AVAILABLE DATA —
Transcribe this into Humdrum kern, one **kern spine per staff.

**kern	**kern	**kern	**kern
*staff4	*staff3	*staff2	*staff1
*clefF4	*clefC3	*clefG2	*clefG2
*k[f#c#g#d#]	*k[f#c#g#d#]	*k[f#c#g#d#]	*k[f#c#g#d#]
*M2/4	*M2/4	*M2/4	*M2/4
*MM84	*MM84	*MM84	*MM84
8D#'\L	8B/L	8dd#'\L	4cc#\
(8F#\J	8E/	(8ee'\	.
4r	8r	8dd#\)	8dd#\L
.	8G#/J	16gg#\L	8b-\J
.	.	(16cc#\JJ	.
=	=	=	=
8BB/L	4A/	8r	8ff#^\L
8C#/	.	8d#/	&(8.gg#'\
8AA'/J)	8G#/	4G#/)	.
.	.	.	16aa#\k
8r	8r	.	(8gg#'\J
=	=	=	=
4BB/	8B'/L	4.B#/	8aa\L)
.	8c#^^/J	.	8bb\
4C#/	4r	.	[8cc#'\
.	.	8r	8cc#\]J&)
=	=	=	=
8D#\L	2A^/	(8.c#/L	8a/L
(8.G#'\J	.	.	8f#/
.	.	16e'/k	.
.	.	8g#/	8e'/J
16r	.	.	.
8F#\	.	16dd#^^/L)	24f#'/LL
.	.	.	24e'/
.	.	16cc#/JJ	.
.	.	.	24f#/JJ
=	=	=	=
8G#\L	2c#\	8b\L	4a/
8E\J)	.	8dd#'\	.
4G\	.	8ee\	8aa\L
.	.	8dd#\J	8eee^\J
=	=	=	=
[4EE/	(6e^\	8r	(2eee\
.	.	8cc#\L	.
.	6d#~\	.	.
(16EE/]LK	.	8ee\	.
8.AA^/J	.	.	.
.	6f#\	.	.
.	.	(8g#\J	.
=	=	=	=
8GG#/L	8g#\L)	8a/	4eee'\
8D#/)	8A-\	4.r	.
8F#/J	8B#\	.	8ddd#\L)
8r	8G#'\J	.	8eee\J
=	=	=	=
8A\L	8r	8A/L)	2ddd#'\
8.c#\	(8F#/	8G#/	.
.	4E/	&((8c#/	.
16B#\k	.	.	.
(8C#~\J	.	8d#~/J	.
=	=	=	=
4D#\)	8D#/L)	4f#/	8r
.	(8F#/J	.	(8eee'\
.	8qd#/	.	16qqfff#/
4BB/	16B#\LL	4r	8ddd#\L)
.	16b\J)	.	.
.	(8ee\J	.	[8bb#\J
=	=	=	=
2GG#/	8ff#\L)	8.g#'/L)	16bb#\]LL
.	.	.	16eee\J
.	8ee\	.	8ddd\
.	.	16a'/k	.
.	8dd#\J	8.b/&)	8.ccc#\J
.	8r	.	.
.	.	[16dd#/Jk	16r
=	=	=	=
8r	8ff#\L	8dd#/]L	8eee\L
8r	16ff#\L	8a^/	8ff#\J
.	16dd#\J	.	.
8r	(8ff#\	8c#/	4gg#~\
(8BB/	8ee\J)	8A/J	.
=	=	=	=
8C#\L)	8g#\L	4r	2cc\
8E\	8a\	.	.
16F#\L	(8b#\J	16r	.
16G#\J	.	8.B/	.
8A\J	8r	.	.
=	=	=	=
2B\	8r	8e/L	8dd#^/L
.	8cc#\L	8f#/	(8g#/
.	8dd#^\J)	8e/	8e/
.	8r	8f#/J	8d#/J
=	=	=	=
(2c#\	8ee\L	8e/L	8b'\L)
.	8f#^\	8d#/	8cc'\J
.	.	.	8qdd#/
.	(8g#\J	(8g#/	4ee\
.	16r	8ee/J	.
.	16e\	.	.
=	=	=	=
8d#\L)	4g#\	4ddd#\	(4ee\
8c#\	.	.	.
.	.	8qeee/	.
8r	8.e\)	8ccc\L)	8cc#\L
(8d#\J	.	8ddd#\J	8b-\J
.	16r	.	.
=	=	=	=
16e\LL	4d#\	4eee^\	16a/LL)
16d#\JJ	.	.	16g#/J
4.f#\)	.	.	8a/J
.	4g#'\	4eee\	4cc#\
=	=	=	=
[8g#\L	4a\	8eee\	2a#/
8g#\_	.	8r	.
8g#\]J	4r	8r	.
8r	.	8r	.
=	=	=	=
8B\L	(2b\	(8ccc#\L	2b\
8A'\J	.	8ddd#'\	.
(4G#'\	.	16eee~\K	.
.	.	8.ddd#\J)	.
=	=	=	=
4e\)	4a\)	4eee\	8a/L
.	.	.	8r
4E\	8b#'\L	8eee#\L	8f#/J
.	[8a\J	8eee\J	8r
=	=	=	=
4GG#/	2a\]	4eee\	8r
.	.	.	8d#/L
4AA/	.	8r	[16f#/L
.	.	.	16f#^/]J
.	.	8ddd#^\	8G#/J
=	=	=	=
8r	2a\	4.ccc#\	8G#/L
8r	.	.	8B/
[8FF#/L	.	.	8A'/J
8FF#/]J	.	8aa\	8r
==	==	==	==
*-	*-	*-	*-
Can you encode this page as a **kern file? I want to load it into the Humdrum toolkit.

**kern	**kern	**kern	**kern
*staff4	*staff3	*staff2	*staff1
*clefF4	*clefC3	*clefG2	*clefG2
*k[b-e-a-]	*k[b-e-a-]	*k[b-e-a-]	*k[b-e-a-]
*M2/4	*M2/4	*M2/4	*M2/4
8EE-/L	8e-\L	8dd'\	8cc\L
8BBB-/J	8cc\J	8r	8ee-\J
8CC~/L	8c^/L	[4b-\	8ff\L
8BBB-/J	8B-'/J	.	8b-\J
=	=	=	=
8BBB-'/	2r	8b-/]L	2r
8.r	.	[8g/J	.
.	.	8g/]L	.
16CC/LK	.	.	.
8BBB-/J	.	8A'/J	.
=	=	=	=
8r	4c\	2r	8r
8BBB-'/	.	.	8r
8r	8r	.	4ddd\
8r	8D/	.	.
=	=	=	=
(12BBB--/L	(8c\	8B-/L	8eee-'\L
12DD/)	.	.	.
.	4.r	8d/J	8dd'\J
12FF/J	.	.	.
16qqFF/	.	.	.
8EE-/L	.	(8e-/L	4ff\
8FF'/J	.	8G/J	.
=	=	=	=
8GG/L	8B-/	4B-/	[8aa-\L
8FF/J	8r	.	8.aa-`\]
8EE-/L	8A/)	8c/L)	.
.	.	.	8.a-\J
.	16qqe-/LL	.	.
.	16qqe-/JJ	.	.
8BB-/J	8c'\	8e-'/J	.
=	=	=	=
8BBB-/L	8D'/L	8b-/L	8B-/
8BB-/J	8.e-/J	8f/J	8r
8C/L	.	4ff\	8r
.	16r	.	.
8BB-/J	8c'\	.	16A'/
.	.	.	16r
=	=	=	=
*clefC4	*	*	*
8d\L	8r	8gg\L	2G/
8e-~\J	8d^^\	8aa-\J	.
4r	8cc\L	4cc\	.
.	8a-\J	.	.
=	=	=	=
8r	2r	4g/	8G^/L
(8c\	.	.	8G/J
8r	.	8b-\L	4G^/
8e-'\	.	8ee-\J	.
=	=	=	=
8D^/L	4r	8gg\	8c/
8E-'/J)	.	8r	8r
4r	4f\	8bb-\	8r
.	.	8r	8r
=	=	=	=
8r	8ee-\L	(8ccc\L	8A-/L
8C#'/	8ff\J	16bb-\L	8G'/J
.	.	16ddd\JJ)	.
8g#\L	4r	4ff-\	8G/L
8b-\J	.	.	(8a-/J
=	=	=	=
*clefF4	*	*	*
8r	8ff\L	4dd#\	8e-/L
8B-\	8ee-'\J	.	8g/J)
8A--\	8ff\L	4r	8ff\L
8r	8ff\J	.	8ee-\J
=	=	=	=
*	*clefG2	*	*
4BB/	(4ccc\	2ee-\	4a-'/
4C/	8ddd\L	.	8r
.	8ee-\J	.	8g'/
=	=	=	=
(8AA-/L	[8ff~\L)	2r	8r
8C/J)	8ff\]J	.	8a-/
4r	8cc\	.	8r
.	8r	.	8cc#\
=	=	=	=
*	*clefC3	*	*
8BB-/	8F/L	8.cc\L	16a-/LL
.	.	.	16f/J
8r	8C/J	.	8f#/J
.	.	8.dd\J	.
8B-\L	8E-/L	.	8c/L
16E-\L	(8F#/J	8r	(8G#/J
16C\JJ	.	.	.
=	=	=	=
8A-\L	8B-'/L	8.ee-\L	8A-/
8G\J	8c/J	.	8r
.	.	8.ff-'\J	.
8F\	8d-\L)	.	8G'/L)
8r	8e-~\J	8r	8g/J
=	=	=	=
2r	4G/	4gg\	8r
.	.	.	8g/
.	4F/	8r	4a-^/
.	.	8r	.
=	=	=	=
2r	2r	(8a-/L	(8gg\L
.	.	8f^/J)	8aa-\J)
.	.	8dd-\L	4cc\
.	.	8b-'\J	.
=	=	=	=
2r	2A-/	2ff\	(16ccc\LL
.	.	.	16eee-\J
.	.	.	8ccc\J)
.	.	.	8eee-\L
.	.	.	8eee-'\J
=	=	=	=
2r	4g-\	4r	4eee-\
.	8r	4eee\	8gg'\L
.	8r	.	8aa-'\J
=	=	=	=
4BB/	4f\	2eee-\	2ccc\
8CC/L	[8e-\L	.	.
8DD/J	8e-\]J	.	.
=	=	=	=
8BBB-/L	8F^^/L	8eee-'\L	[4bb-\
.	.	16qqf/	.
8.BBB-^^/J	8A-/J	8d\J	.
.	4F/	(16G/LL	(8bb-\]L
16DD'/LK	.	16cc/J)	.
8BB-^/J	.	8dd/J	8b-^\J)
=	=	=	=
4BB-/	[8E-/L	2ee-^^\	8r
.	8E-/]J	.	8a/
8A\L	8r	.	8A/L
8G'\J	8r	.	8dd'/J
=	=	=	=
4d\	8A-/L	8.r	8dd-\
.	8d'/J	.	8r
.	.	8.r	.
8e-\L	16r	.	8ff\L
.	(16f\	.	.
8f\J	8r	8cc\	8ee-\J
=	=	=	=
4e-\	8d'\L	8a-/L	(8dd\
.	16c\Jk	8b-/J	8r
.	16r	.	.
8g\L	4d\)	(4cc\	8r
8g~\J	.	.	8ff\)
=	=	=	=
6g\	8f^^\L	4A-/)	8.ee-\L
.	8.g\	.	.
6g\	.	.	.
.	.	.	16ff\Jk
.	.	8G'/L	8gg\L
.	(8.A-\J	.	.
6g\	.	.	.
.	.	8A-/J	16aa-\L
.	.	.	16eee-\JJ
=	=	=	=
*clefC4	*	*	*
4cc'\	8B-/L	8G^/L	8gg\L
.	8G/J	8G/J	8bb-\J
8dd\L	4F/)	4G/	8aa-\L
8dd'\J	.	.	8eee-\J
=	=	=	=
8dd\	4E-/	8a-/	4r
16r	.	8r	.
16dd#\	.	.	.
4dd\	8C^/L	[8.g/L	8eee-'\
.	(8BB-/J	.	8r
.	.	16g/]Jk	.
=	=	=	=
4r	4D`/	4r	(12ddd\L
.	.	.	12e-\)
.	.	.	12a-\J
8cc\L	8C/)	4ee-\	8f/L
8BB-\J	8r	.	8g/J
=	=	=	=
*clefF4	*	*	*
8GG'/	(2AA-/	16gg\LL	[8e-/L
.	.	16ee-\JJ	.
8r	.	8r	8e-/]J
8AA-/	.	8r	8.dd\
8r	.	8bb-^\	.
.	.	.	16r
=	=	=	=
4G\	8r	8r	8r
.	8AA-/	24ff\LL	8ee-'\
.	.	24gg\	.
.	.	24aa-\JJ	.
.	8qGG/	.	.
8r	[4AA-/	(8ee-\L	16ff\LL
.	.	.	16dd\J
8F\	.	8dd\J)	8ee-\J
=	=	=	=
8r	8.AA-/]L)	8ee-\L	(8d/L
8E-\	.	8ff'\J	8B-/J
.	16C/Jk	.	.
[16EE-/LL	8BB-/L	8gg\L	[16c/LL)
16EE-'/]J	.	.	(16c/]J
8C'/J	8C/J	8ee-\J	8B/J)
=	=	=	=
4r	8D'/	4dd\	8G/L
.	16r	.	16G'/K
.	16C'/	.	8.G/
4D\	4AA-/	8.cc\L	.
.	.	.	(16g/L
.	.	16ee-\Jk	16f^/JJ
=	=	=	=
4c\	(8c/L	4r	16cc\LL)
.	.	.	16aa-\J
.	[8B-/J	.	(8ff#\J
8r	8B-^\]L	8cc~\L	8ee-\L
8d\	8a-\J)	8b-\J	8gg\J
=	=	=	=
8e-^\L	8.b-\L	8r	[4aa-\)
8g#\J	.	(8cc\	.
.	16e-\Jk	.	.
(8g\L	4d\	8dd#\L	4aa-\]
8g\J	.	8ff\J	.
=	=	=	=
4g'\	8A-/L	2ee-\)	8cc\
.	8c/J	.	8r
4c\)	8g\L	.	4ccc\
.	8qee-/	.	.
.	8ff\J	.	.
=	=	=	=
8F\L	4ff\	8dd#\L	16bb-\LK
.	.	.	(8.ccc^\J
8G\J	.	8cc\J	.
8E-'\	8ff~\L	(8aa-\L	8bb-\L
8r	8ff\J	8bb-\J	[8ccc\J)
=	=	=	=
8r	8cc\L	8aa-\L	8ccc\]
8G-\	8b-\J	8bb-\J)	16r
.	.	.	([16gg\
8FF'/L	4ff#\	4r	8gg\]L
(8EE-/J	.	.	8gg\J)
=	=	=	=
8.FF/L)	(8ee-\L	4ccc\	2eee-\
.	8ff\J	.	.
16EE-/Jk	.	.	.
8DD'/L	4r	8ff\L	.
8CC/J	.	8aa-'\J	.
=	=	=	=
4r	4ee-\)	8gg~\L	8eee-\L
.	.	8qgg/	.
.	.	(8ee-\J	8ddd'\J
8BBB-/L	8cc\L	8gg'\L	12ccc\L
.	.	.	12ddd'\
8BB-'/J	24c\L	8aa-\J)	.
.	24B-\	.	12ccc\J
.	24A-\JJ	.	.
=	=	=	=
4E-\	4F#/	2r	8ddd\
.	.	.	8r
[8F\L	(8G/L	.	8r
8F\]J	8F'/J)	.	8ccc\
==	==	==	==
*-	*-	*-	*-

AIM — Pick out every line in the listing above that contains the string "Humdrum" with the same capitalization, and copy each such line in full.

ANSWER FOR THIS EXERCISE —
Transcribe this into Humdrum kern, one **kern spine per staff.
Can you encode this page as a **kern file? I want to load it into the Humdrum toolkit.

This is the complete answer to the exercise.